======== Stored data

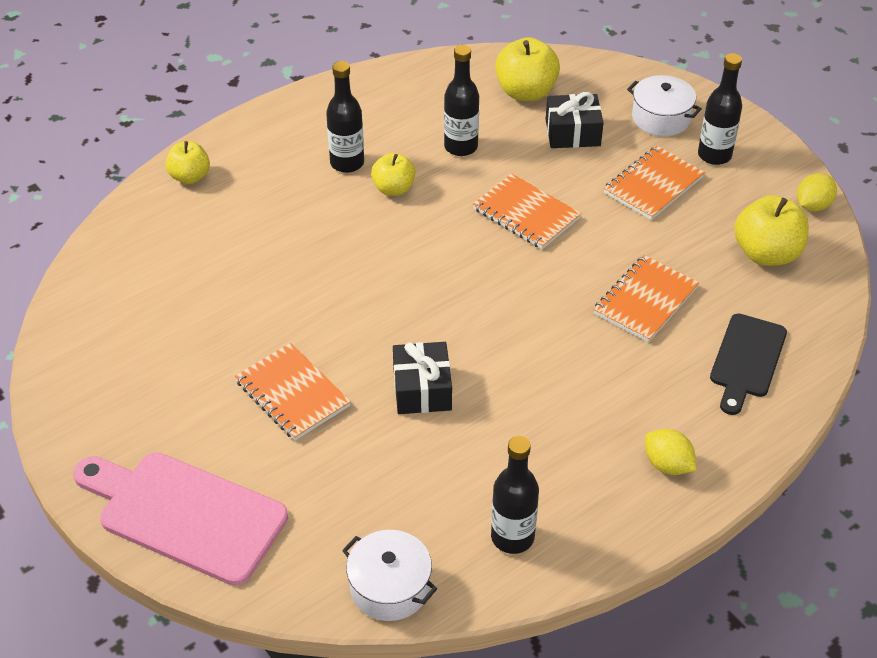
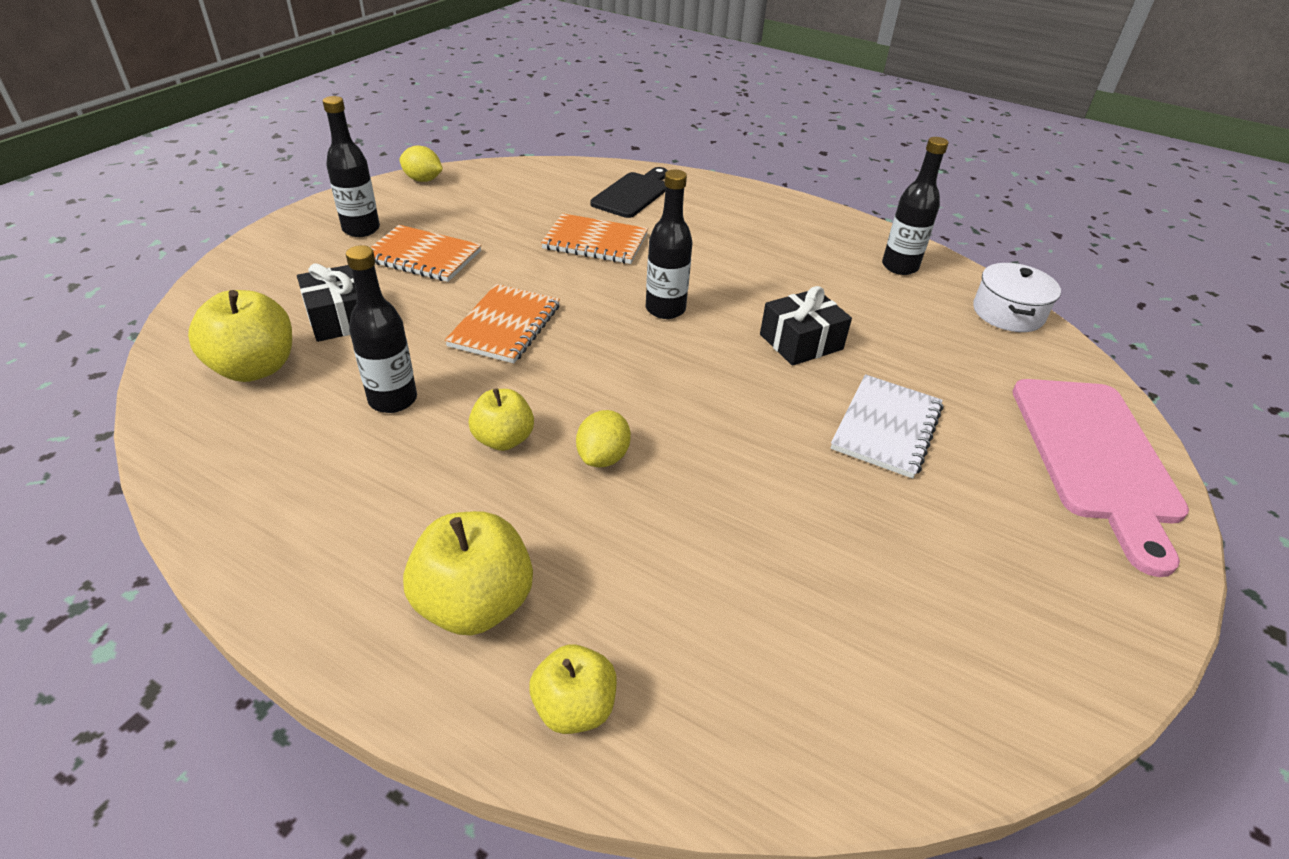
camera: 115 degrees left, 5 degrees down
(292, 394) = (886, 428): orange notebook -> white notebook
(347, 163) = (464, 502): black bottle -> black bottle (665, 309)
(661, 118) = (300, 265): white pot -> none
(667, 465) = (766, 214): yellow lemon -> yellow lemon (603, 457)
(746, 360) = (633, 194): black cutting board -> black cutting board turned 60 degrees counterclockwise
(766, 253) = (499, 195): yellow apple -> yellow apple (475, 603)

================
======== Stored data

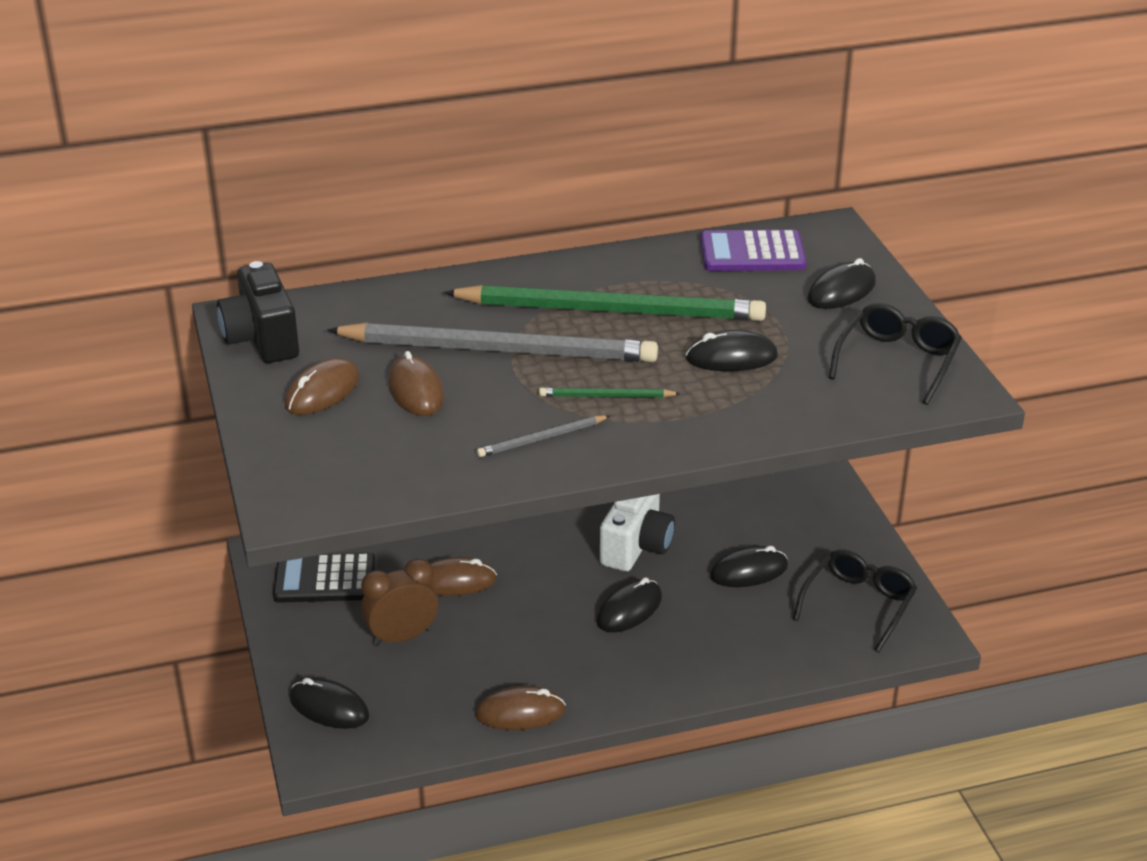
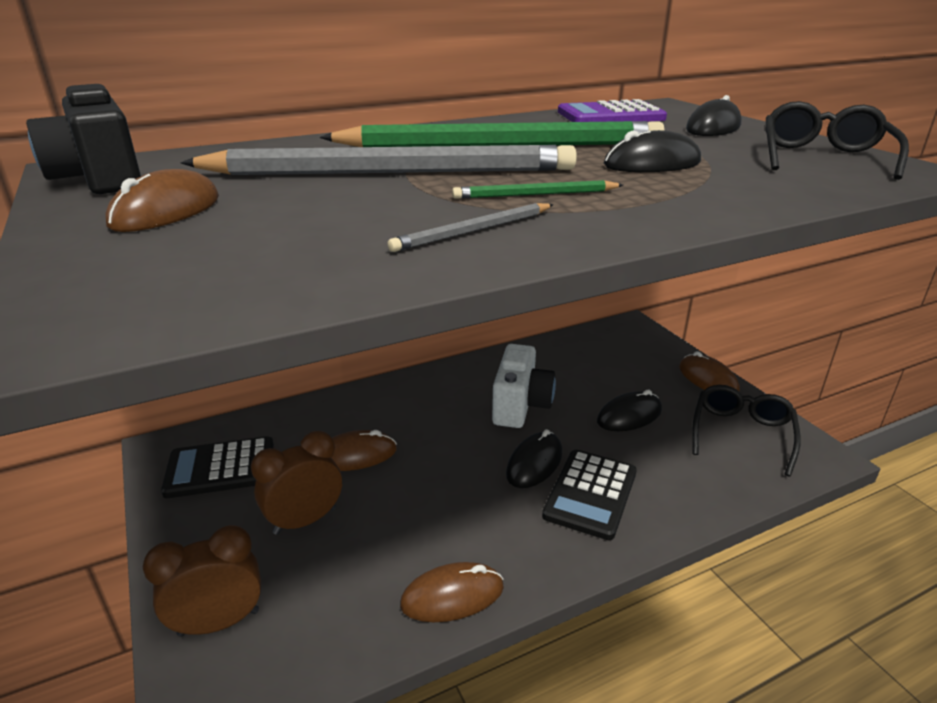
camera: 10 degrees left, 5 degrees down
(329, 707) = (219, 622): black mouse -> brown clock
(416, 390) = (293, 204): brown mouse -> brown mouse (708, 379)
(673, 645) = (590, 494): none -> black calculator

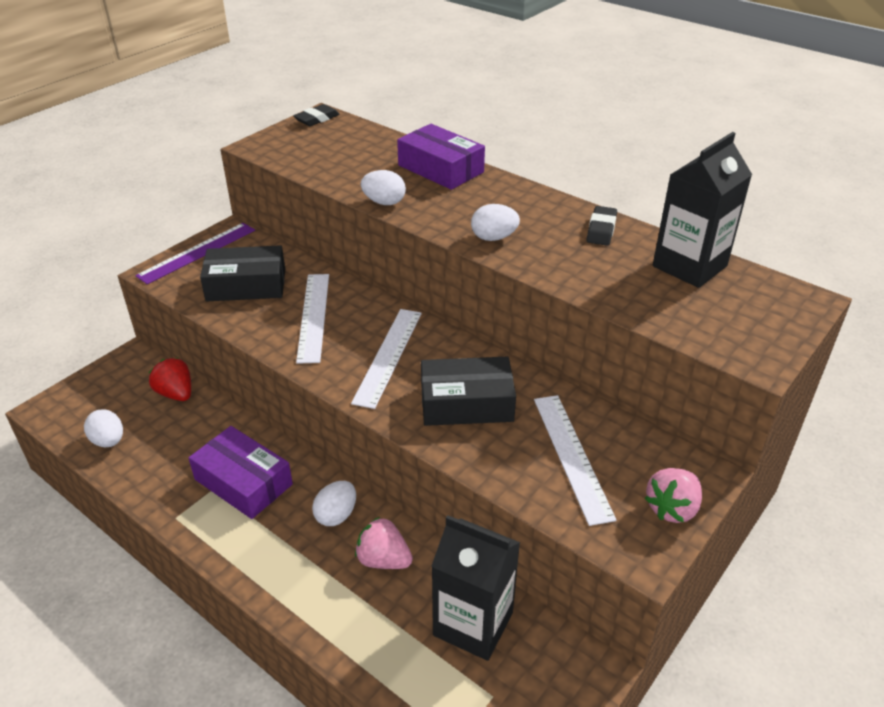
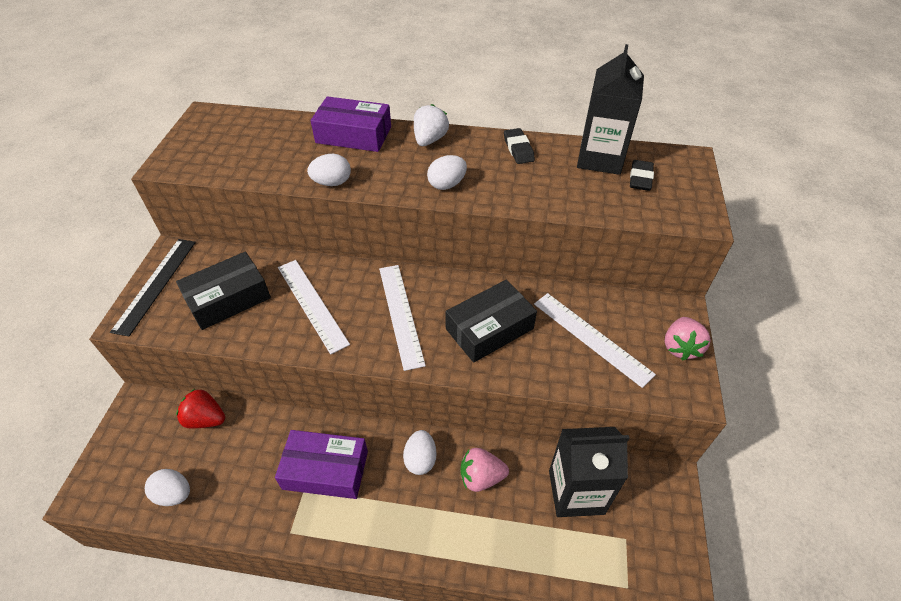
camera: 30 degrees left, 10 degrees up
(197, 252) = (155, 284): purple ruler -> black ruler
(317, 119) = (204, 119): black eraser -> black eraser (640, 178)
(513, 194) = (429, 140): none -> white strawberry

================

## [What is expected]
Given the records above, restate word for word only the lines starting at the one with "camera: 30 degrees left, 10 degrees up" and ending at the one with "(513, 194) = (429, 140): none".

## [Exercise answer]
camera: 30 degrees left, 10 degrees up
(197, 252) = (155, 284): purple ruler -> black ruler
(317, 119) = (204, 119): black eraser -> black eraser (640, 178)
(513, 194) = (429, 140): none -> white strawberry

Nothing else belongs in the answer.